Whichever lines of the entries hold the word "star" should be identified and copied.

====== Data records

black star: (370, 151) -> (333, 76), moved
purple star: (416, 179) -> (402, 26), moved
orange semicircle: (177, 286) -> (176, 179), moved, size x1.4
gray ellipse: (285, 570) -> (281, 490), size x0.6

============
====== Data records

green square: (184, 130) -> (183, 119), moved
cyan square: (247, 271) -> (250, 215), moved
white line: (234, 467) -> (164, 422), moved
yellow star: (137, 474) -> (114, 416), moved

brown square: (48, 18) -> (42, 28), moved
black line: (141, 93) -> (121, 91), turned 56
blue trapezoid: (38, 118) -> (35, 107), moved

============

--- Your solution ---
black star: (370, 151) -> (333, 76), moved
purple star: (416, 179) -> (402, 26), moved
yellow star: (137, 474) -> (114, 416), moved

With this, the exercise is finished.